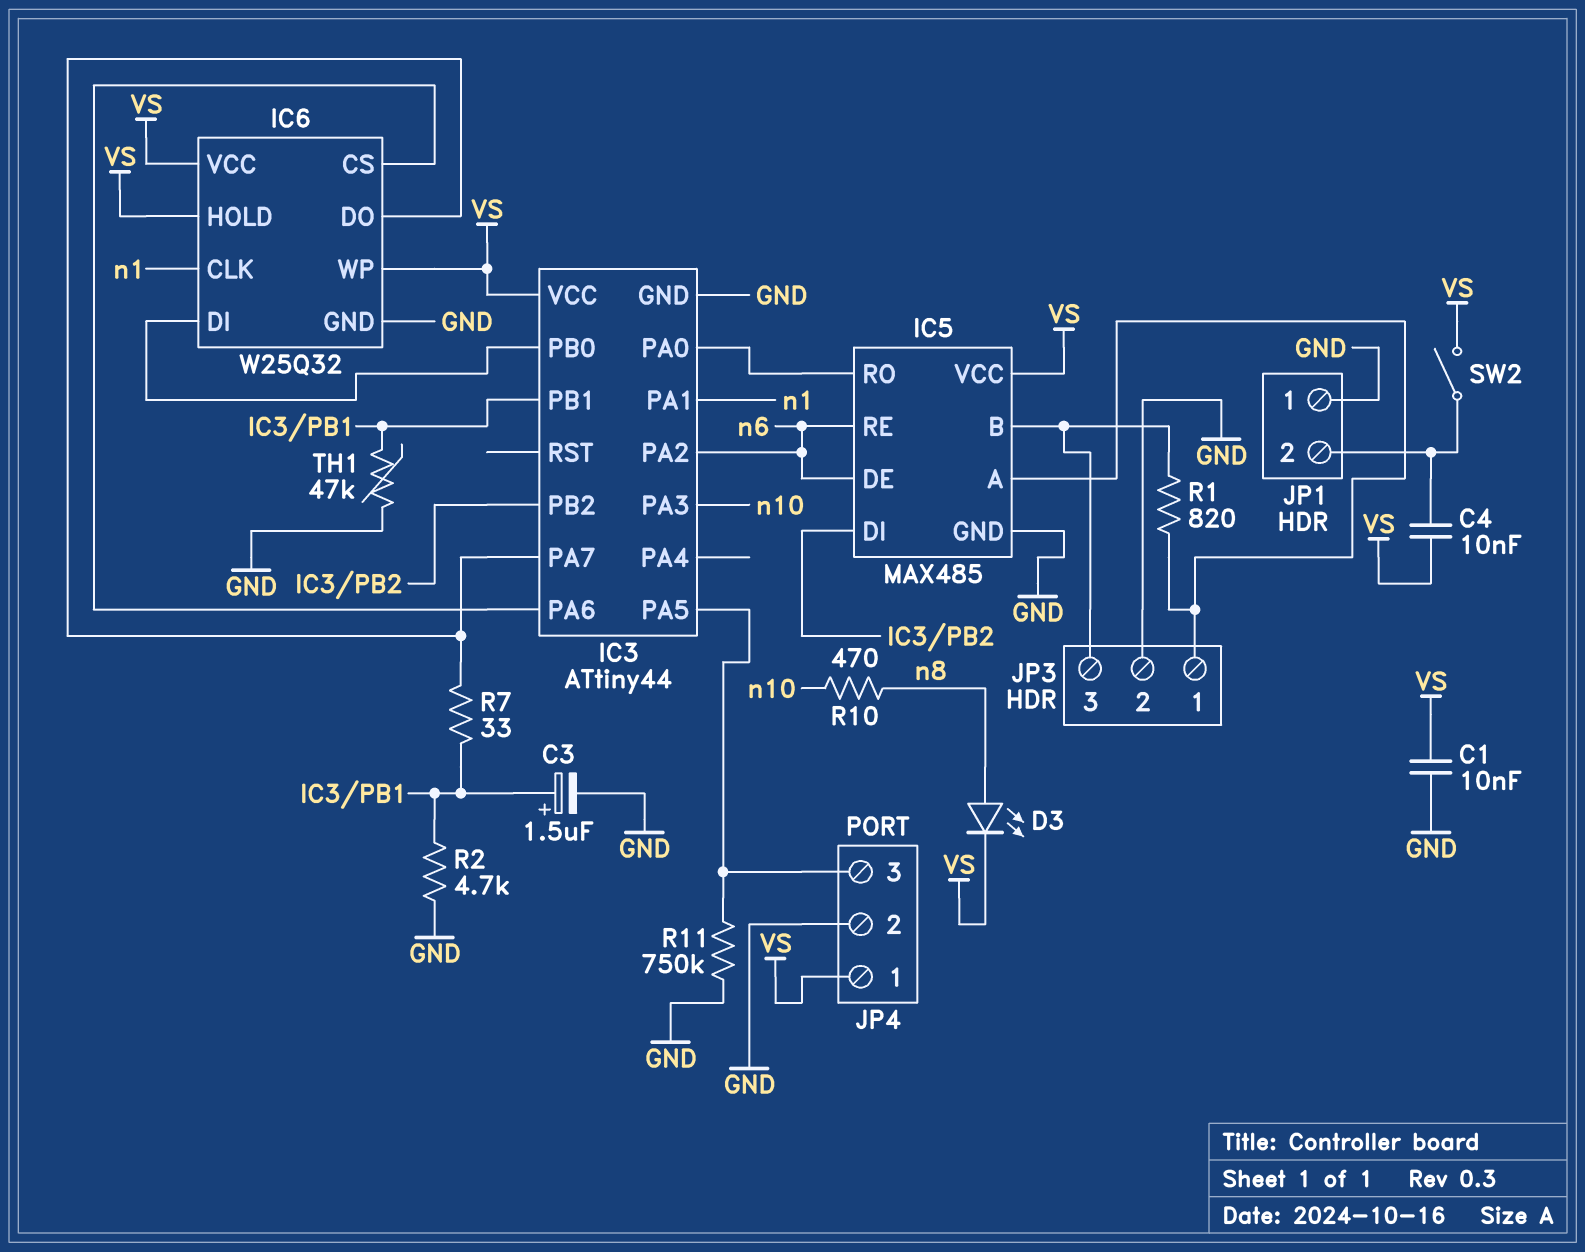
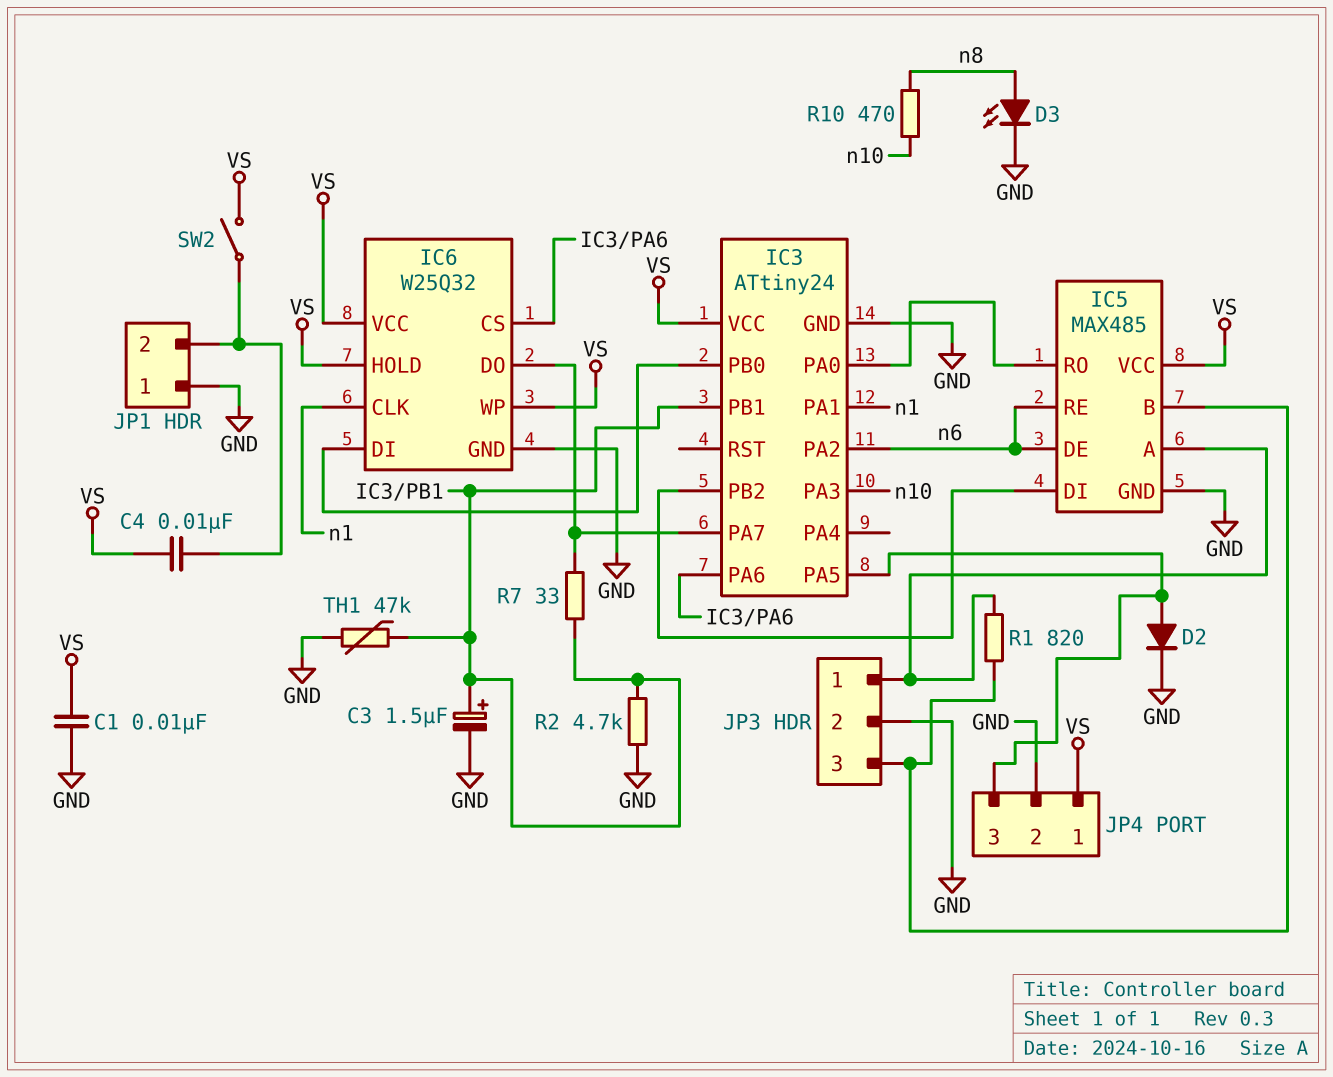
D2: none -> diode (A IC3/PA5, K GND)
D3: LED (A n8, K VS) -> LED (A n8, K GND)
IC3: ATtiny44 -> ATtiny24
R11: 750k (GND, IC3/PA5) -> none

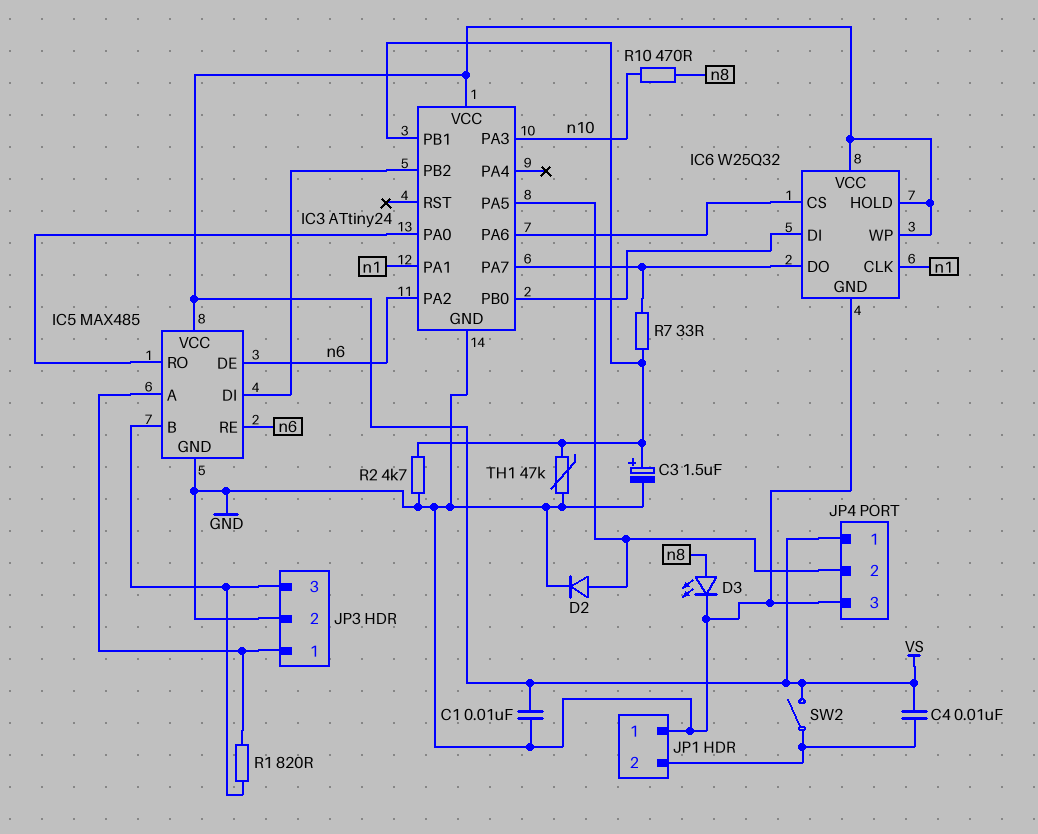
JP4 pin 2: GND -> IC3/PA5
JP4 pin 3: IC3/PA5 -> GND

━━━━━━

**Your goal**
If a line in the entries holds the string "none", count it, then state the total and nothing more.

**Expected answer**
2